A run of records
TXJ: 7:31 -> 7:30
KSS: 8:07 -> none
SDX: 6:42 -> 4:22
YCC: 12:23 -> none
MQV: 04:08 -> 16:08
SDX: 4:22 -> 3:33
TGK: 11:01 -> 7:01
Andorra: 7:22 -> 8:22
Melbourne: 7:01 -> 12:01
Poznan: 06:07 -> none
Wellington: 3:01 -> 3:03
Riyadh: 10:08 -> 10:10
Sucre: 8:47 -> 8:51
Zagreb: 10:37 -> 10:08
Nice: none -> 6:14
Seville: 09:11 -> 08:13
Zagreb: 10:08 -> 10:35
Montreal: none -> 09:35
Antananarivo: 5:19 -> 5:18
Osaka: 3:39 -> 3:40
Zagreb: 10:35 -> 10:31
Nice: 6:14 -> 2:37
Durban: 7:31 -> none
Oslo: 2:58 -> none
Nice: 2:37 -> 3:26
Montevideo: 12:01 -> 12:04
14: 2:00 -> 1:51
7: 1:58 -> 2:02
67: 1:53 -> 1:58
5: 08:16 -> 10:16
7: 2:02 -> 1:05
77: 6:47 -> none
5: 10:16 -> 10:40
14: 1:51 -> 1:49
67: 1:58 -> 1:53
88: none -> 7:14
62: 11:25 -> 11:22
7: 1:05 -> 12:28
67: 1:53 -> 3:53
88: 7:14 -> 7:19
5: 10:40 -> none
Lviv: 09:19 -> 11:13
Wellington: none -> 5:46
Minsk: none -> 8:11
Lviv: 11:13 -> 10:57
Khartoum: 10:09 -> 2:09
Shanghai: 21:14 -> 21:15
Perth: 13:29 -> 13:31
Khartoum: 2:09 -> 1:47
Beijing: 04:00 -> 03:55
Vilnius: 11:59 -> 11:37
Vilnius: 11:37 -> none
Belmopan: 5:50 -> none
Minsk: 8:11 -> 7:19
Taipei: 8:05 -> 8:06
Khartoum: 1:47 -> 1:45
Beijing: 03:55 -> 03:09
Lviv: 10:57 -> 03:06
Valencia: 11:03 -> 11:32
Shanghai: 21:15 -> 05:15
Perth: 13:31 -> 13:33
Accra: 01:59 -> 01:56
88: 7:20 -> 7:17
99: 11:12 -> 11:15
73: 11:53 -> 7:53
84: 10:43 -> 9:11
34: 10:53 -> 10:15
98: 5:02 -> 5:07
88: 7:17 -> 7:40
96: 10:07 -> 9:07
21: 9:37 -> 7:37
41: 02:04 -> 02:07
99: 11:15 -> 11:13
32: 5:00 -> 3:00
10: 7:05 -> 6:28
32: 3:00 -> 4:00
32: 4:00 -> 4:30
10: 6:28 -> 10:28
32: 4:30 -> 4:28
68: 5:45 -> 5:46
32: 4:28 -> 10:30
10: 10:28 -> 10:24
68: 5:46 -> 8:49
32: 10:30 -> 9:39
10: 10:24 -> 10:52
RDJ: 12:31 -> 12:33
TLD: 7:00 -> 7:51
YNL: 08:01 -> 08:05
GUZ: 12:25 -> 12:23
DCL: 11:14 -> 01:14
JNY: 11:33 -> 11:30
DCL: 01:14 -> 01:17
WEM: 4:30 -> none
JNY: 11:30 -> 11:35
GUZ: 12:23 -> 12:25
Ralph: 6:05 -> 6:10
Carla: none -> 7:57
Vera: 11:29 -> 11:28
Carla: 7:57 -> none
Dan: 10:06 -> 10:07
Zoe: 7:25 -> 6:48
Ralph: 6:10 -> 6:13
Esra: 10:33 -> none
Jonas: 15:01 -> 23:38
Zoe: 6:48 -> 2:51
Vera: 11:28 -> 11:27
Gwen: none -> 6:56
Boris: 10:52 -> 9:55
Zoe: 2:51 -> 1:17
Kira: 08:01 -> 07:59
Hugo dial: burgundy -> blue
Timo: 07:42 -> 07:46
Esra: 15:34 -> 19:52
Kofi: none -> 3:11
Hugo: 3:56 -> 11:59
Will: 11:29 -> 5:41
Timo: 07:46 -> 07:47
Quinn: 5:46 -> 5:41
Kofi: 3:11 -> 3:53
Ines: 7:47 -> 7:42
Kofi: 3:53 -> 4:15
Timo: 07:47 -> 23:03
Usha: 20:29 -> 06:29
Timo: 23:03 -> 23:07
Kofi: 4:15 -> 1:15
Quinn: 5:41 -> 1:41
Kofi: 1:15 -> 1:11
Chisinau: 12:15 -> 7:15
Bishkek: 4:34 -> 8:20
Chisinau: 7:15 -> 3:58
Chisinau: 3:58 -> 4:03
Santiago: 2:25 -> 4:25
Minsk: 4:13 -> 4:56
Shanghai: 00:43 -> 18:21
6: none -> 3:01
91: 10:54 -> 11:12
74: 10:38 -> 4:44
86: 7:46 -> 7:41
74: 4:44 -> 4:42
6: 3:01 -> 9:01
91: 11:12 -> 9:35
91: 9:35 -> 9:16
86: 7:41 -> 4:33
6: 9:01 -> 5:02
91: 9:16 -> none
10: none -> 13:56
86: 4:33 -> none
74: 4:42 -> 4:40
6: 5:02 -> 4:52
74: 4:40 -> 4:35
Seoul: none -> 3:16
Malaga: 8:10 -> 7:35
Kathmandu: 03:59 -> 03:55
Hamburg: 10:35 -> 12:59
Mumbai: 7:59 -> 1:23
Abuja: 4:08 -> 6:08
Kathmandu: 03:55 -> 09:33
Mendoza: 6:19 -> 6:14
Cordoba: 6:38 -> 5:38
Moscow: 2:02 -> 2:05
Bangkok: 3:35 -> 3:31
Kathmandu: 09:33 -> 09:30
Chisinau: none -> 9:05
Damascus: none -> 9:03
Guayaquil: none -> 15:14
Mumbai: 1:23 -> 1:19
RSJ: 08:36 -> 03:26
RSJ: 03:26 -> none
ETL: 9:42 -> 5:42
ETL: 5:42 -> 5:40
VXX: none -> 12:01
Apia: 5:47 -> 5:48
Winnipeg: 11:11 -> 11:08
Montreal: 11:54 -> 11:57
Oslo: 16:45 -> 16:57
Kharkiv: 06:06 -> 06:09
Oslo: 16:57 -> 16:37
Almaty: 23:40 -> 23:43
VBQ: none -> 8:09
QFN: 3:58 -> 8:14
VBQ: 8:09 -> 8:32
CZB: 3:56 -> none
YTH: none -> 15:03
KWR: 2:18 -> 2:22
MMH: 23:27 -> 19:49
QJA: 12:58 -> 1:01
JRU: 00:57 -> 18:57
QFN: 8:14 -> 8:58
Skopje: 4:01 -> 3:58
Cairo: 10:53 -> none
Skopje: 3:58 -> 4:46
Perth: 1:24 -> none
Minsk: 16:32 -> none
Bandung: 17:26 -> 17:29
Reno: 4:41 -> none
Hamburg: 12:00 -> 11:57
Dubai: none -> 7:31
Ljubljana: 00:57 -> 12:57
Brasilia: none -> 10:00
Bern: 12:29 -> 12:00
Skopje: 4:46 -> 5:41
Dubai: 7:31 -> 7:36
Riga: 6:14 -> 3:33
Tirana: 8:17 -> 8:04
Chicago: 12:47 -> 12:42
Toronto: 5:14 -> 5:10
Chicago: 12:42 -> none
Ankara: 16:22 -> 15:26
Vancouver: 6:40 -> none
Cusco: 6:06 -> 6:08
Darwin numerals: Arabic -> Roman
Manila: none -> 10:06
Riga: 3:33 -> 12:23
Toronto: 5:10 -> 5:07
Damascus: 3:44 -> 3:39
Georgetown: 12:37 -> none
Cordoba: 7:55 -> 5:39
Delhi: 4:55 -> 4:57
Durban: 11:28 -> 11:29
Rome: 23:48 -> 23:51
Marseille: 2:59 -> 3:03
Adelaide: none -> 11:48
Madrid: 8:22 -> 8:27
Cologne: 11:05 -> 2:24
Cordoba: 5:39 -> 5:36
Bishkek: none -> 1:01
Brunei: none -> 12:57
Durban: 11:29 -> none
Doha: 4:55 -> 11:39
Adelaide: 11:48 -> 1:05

▶ **Exercise prompt**
Copy out the lines of the records word for word, starting with the very first line and continuing through the line that contains "Ralph: 6:05 -> 6:10". Include both of those lines.

▶ **Exercise solution**
TXJ: 7:31 -> 7:30
KSS: 8:07 -> none
SDX: 6:42 -> 4:22
YCC: 12:23 -> none
MQV: 04:08 -> 16:08
SDX: 4:22 -> 3:33
TGK: 11:01 -> 7:01
Andorra: 7:22 -> 8:22
Melbourne: 7:01 -> 12:01
Poznan: 06:07 -> none
Wellington: 3:01 -> 3:03
Riyadh: 10:08 -> 10:10
Sucre: 8:47 -> 8:51
Zagreb: 10:37 -> 10:08
Nice: none -> 6:14
Seville: 09:11 -> 08:13
Zagreb: 10:08 -> 10:35
Montreal: none -> 09:35
Antananarivo: 5:19 -> 5:18
Osaka: 3:39 -> 3:40
Zagreb: 10:35 -> 10:31
Nice: 6:14 -> 2:37
Durban: 7:31 -> none
Oslo: 2:58 -> none
Nice: 2:37 -> 3:26
Montevideo: 12:01 -> 12:04
14: 2:00 -> 1:51
7: 1:58 -> 2:02
67: 1:53 -> 1:58
5: 08:16 -> 10:16
7: 2:02 -> 1:05
77: 6:47 -> none
5: 10:16 -> 10:40
14: 1:51 -> 1:49
67: 1:58 -> 1:53
88: none -> 7:14
62: 11:25 -> 11:22
7: 1:05 -> 12:28
67: 1:53 -> 3:53
88: 7:14 -> 7:19
5: 10:40 -> none
Lviv: 09:19 -> 11:13
Wellington: none -> 5:46
Minsk: none -> 8:11
Lviv: 11:13 -> 10:57
Khartoum: 10:09 -> 2:09
Shanghai: 21:14 -> 21:15
Perth: 13:29 -> 13:31
Khartoum: 2:09 -> 1:47
Beijing: 04:00 -> 03:55
Vilnius: 11:59 -> 11:37
Vilnius: 11:37 -> none
Belmopan: 5:50 -> none
Minsk: 8:11 -> 7:19
Taipei: 8:05 -> 8:06
Khartoum: 1:47 -> 1:45
Beijing: 03:55 -> 03:09
Lviv: 10:57 -> 03:06
Valencia: 11:03 -> 11:32
Shanghai: 21:15 -> 05:15
Perth: 13:31 -> 13:33
Accra: 01:59 -> 01:56
88: 7:20 -> 7:17
99: 11:12 -> 11:15
73: 11:53 -> 7:53
84: 10:43 -> 9:11
34: 10:53 -> 10:15
98: 5:02 -> 5:07
88: 7:17 -> 7:40
96: 10:07 -> 9:07
21: 9:37 -> 7:37
41: 02:04 -> 02:07
99: 11:15 -> 11:13
32: 5:00 -> 3:00
10: 7:05 -> 6:28
32: 3:00 -> 4:00
32: 4:00 -> 4:30
10: 6:28 -> 10:28
32: 4:30 -> 4:28
68: 5:45 -> 5:46
32: 4:28 -> 10:30
10: 10:28 -> 10:24
68: 5:46 -> 8:49
32: 10:30 -> 9:39
10: 10:24 -> 10:52
RDJ: 12:31 -> 12:33
TLD: 7:00 -> 7:51
YNL: 08:01 -> 08:05
GUZ: 12:25 -> 12:23
DCL: 11:14 -> 01:14
JNY: 11:33 -> 11:30
DCL: 01:14 -> 01:17
WEM: 4:30 -> none
JNY: 11:30 -> 11:35
GUZ: 12:23 -> 12:25
Ralph: 6:05 -> 6:10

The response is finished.